**WORK ORDER:**
Please pull out the rows below, starting at the line that contains "Point (380, 75) is 36.89 inches from camera." and continuing down to the line that contains "I want to click on matte", with both lines included. Reproduce them word for word.

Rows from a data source

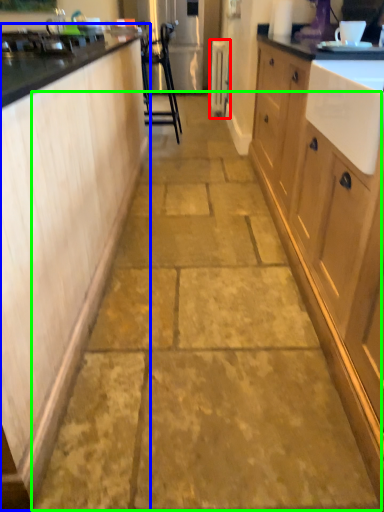
Question: Based on their relative distances, which object is farther from appliance (highlighted by a red box)? Choose from cabinetry (highlighted by a blue box) and path (highlighted by a green box).

Choices:
 (A) cabinetry
 (B) path

Answer: (A)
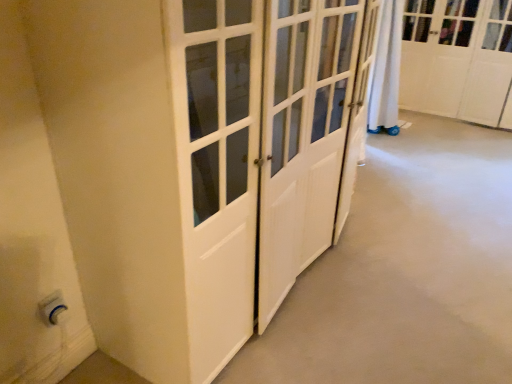
Question: From the image's perspective, is white plastic electric outlet at lower left beneath white glossy cabinet at upper right?

Choices:
 (A) yes
 (B) no

Answer: (A)

Question: Does white plastic electric outlet at lower left have a lesser height compared to white glossy cabinet at upper right?

Choices:
 (A) yes
 (B) no

Answer: (A)

Question: From a real-world perspective, is white plastic electric outlet at lower left located higher than white glossy cabinet at upper right?

Choices:
 (A) no
 (B) yes

Answer: (A)

Question: From the image's perspective, is white plastic electric outlet at lower left over white glossy cabinet at upper right?

Choices:
 (A) no
 (B) yes

Answer: (A)

Question: Would you say white glossy cabinet at upper right is part of white plastic electric outlet at lower left's contents?

Choices:
 (A) yes
 (B) no

Answer: (B)

Question: Is white plastic electric outlet at lower left thinner than white glossy cabinet at upper right?

Choices:
 (A) no
 (B) yes

Answer: (B)

Question: Is white glossy cabinet at upper right positioned far away from white plastic electric outlet at lower left?

Choices:
 (A) no
 (B) yes

Answer: (B)

Question: From a real-world perspective, is white glossy cabinet at upper right below white plastic electric outlet at lower left?

Choices:
 (A) no
 (B) yes

Answer: (A)

Question: Is white glossy cabinet at upper right facing away from white plastic electric outlet at lower left?

Choices:
 (A) no
 (B) yes

Answer: (A)

Question: Could you tell me if white glossy cabinet at upper right is turned towards white plastic electric outlet at lower left?

Choices:
 (A) yes
 (B) no

Answer: (A)

Question: Is white glossy cabinet at upper right next to white plastic electric outlet at lower left?

Choices:
 (A) no
 (B) yes

Answer: (A)

Question: Considering the relative sizes of white glossy cabinet at upper right and white plastic electric outlet at lower left in the image provided, is white glossy cabinet at upper right shorter than white plastic electric outlet at lower left?

Choices:
 (A) no
 (B) yes

Answer: (A)

Question: In terms of width, does white glossy cabinet at upper right look wider or thinner when compared to white plastic electric outlet at lower left?

Choices:
 (A) wide
 (B) thin

Answer: (A)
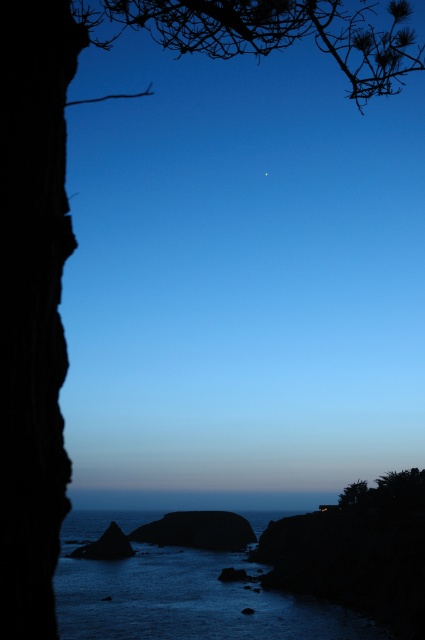
You are standing on the beach looking at the dark rock cliff at left and the smooth dark rock at lower left. Which object is closer to you?

The dark rock cliff at left is closer to you because it is in front of the smooth dark rock at lower left.

You are a photographer trying to capture the reflection of the dark blue water at center and the smooth gray rock at center in the coastal scene. Which object will have a bigger reflection in the photo?

The dark blue water at center has a larger size compared to the smooth gray rock at center, so its reflection will also be bigger in the photo.

You are a photographer trying to capture the reflection of the celestial body in the dark blue water at center. Based on its position, where should you aim your camera?

The dark blue water at center is located at coordinates point (181, 593), so you should aim your camera at that position to capture the reflection.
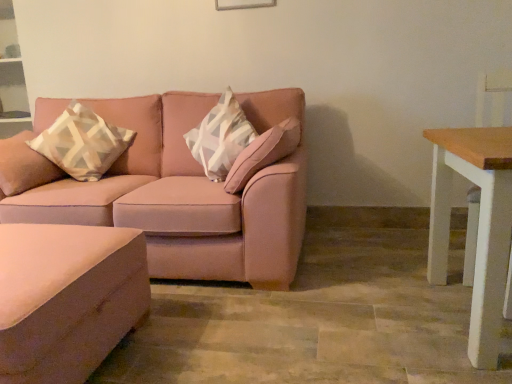
Question: Is point (86, 360) closer or farther from the camera than point (221, 268)?

Choices:
 (A) closer
 (B) farther

Answer: (A)

Question: In the image, is matte pink ottoman at lower left positioned in front of or behind matte pink couch at center?

Choices:
 (A) behind
 (B) front

Answer: (B)

Question: Which of these objects is positioned farthest from the matte pink couch at center?

Choices:
 (A) beige-patterned cushion at left
 (B) matte pink ottoman at lower left
 (C) wooden white table at right

Answer: (C)

Question: Estimate the real-world distances between objects in this image. Which object is closer to the beige-patterned cushion at left?

Choices:
 (A) wooden white table at right
 (B) matte pink ottoman at lower left
 (C) matte pink couch at center

Answer: (C)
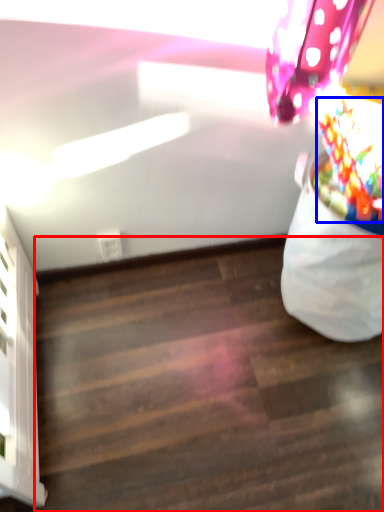
Question: Which object appears farthest to the camera in this image, stairwell (highlighted by a red box) or flower (highlighted by a blue box)?

Choices:
 (A) stairwell
 (B) flower

Answer: (A)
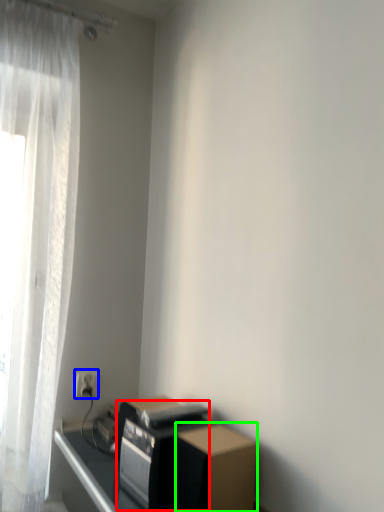
Question: Which object is the closest to the appliance (highlighted by a red box)? Choose among these: electric outlet (highlighted by a blue box) or cardboard box (highlighted by a green box).

Choices:
 (A) electric outlet
 (B) cardboard box

Answer: (B)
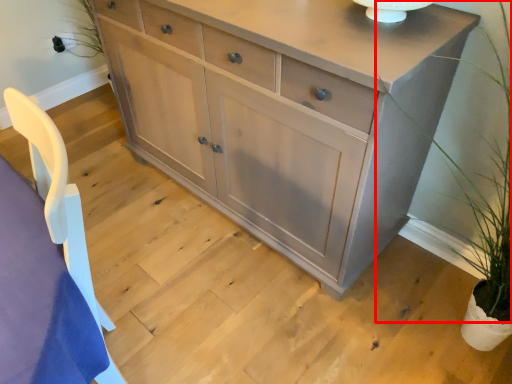
Question: Observing the image, what is the correct spatial positioning of plant (annotated by the red box) in reference to chest of drawers?

Choices:
 (A) left
 (B) right

Answer: (B)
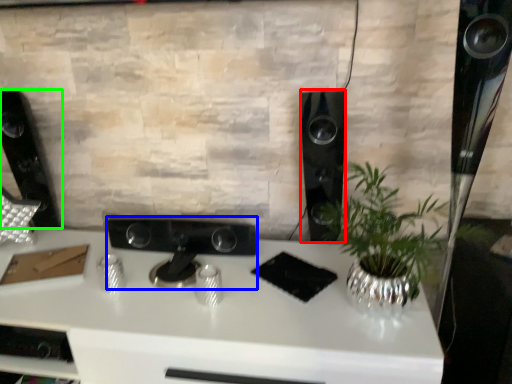
Question: Which object is positioned farthest from speaker (highlighted by a red box)? Select from appliance (highlighted by a blue box) and speaker (highlighted by a green box).

Choices:
 (A) appliance
 (B) speaker

Answer: (B)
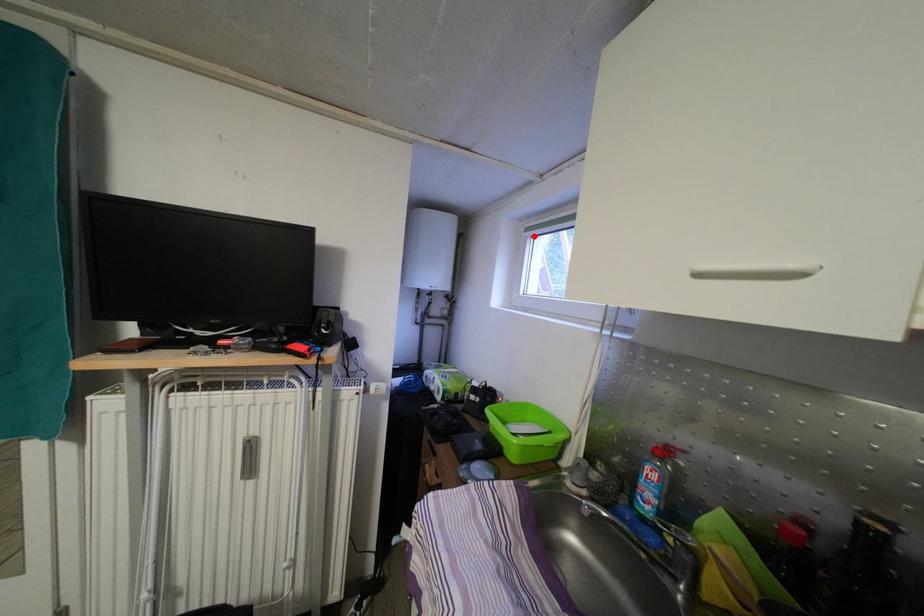
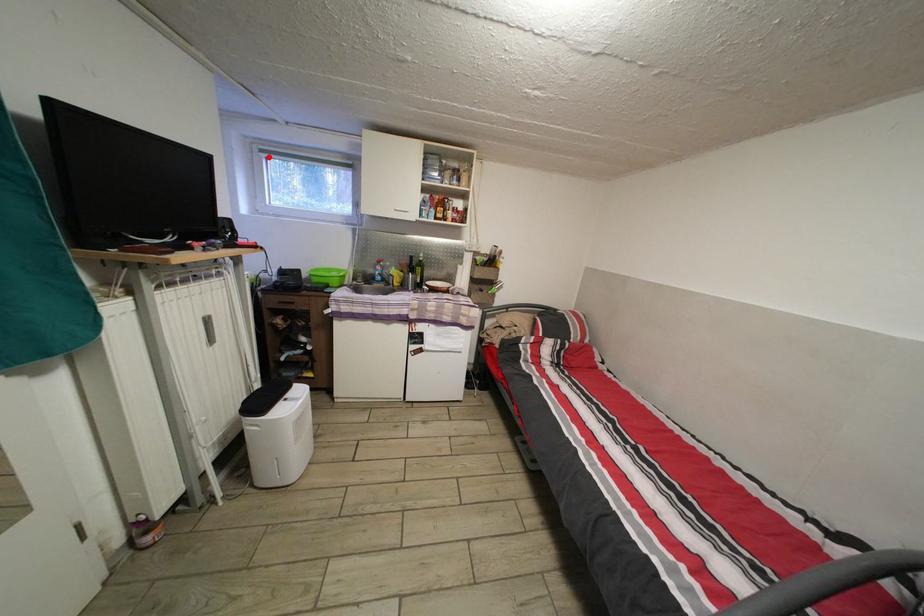
I am providing you with two images of the same scene from different viewpoints. A red point is marked on the first image and another point is marked on the second image. Does the point marked in image1 correspond to the same location as the one in image2?

Yes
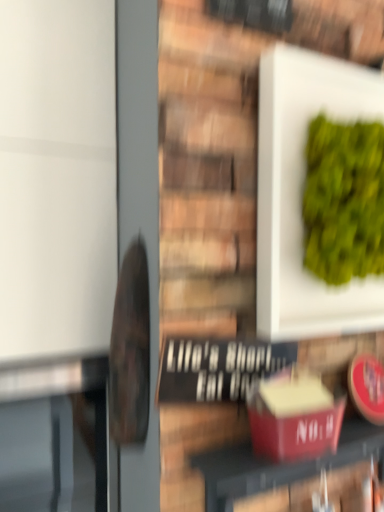
What is the approximate width of matte red box at center?

It is 5.12 inches.

Locate an element on the screen. Image resolution: width=384 pixels, height=512 pixels. matte red box at center is located at coordinates (281, 465).

The height and width of the screenshot is (512, 384). What do you see at coordinates (281, 465) in the screenshot?
I see `matte red box at center` at bounding box center [281, 465].

Measure the distance between matte red box at center and camera.

A distance of 27.45 inches exists between matte red box at center and camera.

The height and width of the screenshot is (512, 384). What are the coordinates of `white matte plate at upper right` in the screenshot? It's located at (x=302, y=194).

Measure the distance between point (380, 75) and camera.

Point (380, 75) is 36.89 inches from camera.

What do you see at coordinates (302, 194) in the screenshot? The width and height of the screenshot is (384, 512). I see `white matte plate at upper right` at bounding box center [302, 194].

I want to click on matte red box at center, so click(x=281, y=465).

Between white matte plate at upper right and matte red box at center, which one appears on the right side from the viewer's perspective?

white matte plate at upper right.

Which object is further away from the camera taking this photo, white matte plate at upper right or matte red box at center?

Positioned behind is white matte plate at upper right.

Is point (266, 283) less distant than point (283, 481)?

Yes.

From the image's perspective, is white matte plate at upper right under matte red box at center?

No.

From a real-world perspective, is white matte plate at upper right positioned under matte red box at center based on gravity?

Incorrect, from a real-world perspective, white matte plate at upper right is higher than matte red box at center.

Between white matte plate at upper right and matte red box at center, which one has larger width?

Wider between the two is white matte plate at upper right.

Is white matte plate at upper right taller or shorter than matte red box at center?

Clearly, white matte plate at upper right is taller compared to matte red box at center.

Looking at the image, does white matte plate at upper right seem bigger or smaller compared to matte red box at center?

Considering their sizes, white matte plate at upper right takes up more space than matte red box at center.

Consider the image. Would you say white matte plate at upper right is inside or outside matte red box at center?

The correct answer is: outside.

Is white matte plate at upper right not near matte red box at center?

They are positioned close to each other.

Is white matte plate at upper right facing towards matte red box at center?

No, white matte plate at upper right is not facing towards matte red box at center.

Identify the location of square on the right of matte red box at center. [x=302, y=194].

Can you confirm if matte red box at center is positioned to the left of white matte plate at upper right?

Correct, you'll find matte red box at center to the left of white matte plate at upper right.

Is matte red box at center in front of or behind white matte plate at upper right in the image?

Visually, matte red box at center is located in front of white matte plate at upper right.

Which is closer to the camera, (380, 435) or (300, 226)?

Point (380, 435).

From the image's perspective, is matte red box at center above white matte plate at upper right?

No, from the image's perspective, matte red box at center is not on top of white matte plate at upper right.

From a real-world perspective, is matte red box at center over white matte plate at upper right?

No, from a real-world perspective, matte red box at center is not over white matte plate at upper right

Looking at their sizes, would you say matte red box at center is wider or thinner than white matte plate at upper right?

Considering their sizes, matte red box at center looks slimmer than white matte plate at upper right.

Considering the relative sizes of matte red box at center and white matte plate at upper right in the image provided, is matte red box at center shorter than white matte plate at upper right?

Indeed, matte red box at center has a lesser height compared to white matte plate at upper right.

Is matte red box at center bigger than white matte plate at upper right?

Actually, matte red box at center might be smaller than white matte plate at upper right.

Is matte red box at center surrounding white matte plate at upper right?

No, white matte plate at upper right is not a part of matte red box at center.

Can you see matte red box at center touching white matte plate at upper right?

No, matte red box at center is not making contact with white matte plate at upper right.

Is matte red box at center oriented away from white matte plate at upper right?

No, matte red box at center's orientation is not away from white matte plate at upper right.

I want to click on furniture on the left of white matte plate at upper right, so click(281, 465).

You are a GUI agent. You are given a task and a screenshot of the screen. Output one action in this format:
    pyautogui.click(x=<x>, y=<y>)
    Task: Click on the square behind the matte red box at center
    
    Given the screenshot: What is the action you would take?
    pyautogui.click(x=302, y=194)

Where is `furniture below the white matte plate at upper right (from a real-world perspective)`? The image size is (384, 512). furniture below the white matte plate at upper right (from a real-world perspective) is located at coordinates (281, 465).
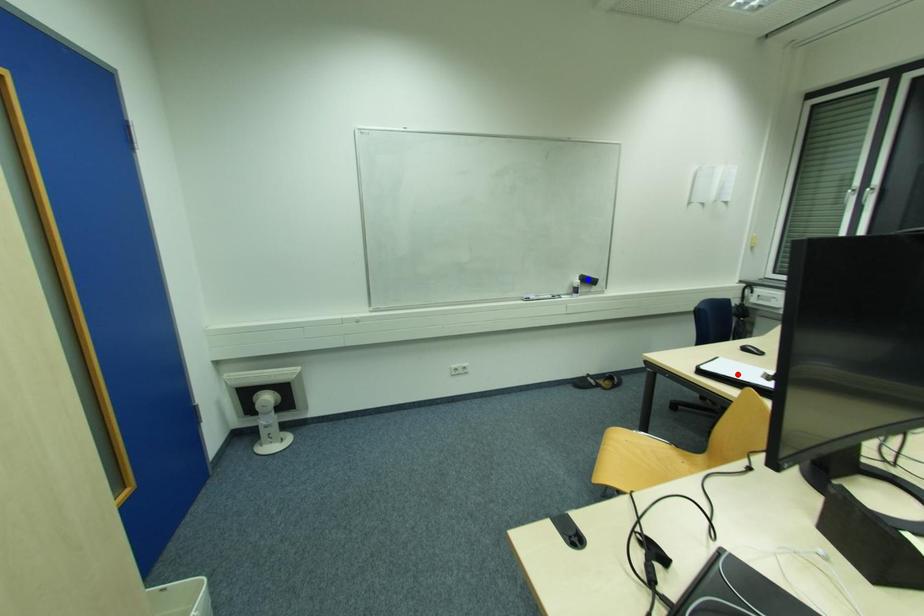
Question: Two points are marked on the image. Which point is closer to the camera?

Choices:
 (A) Blue point is closer.
 (B) Red point is closer.

Answer: (B)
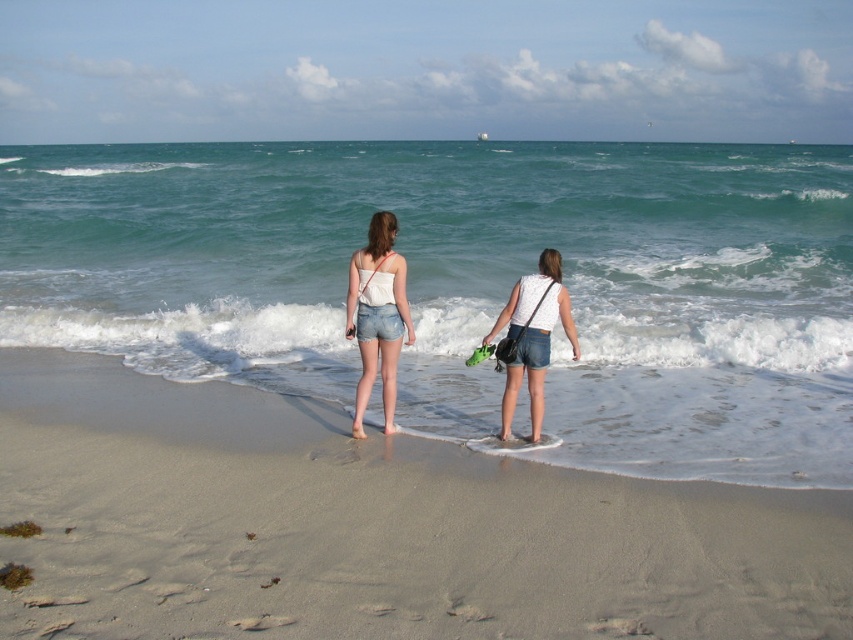
Based on the coordinates provided, where is the matte white tank top at center located in the image?

The matte white tank top at center is located at the coordinates point (376, 316).

You are standing on the beach and want to take a photo of the point at coordinates (374, 280). If your camera has a maximum focus range of 7 meters, will it be able to focus on that point?

The point at coordinates (374, 280) is 7.19 meters away from the camera, which exceeds the maximum focus range of 7 meters. Therefore, the camera cannot focus on that point.

You are standing on the beach and want to walk towards the two points marked in the image. Which point, point [270,620] or point [392,268], will you reach first?

Point [270,620] is closer to the viewer than point [392,268], so you will reach point [270,620] first.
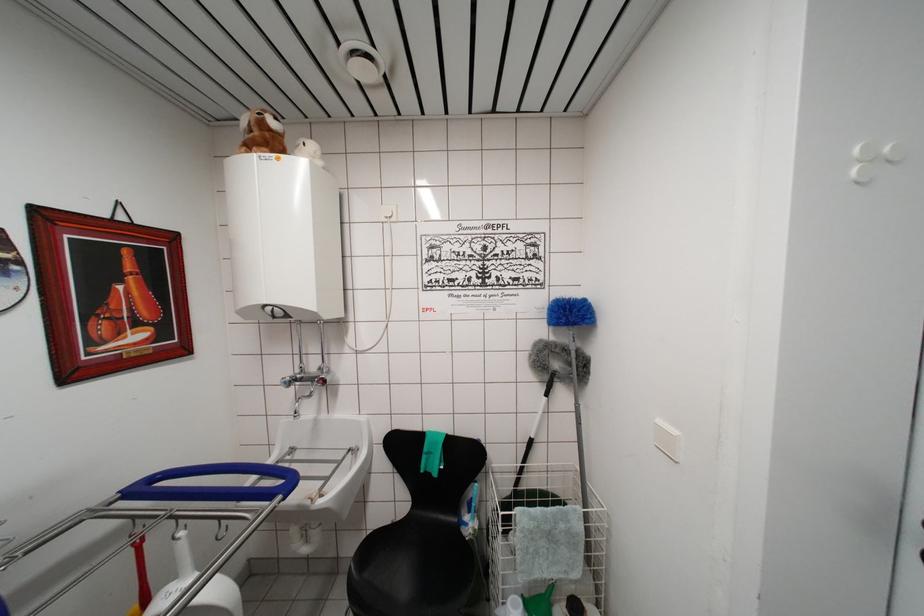
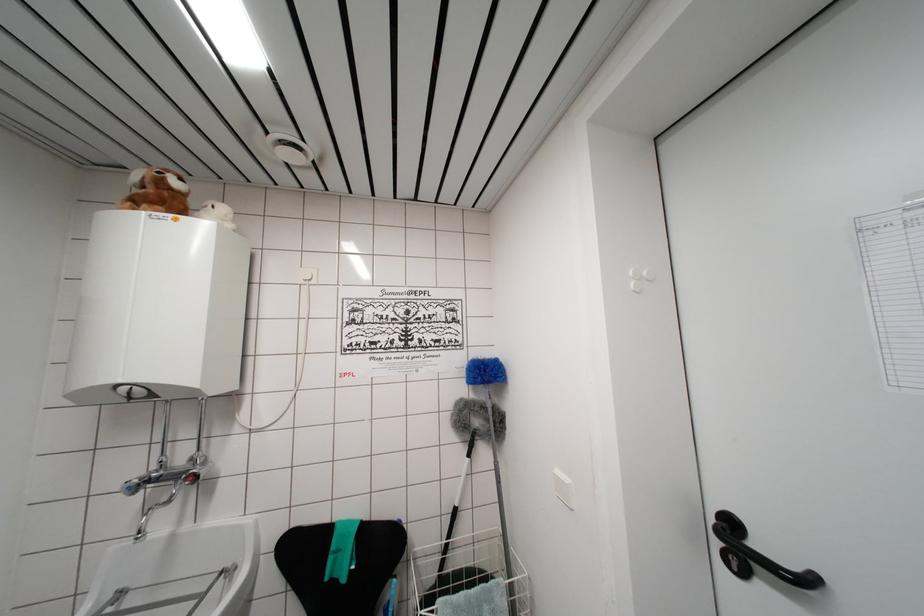
Question: The first image is from the beginning of the video and the second image is from the end. How did the camera likely rotate when shooting the video?

Choices:
 (A) Left
 (B) Right
 (C) Up
 (D) Down

Answer: (B)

**RESPONSE BOX:**
Point (380, 75) is 36.89 inches from camera.

What do you see at coordinates (302, 194) in the screenshot? The width and height of the screenshot is (384, 512). I see `white matte plate at upper right` at bounding box center [302, 194].

I want to click on matte red box at center, so click(x=281, y=465).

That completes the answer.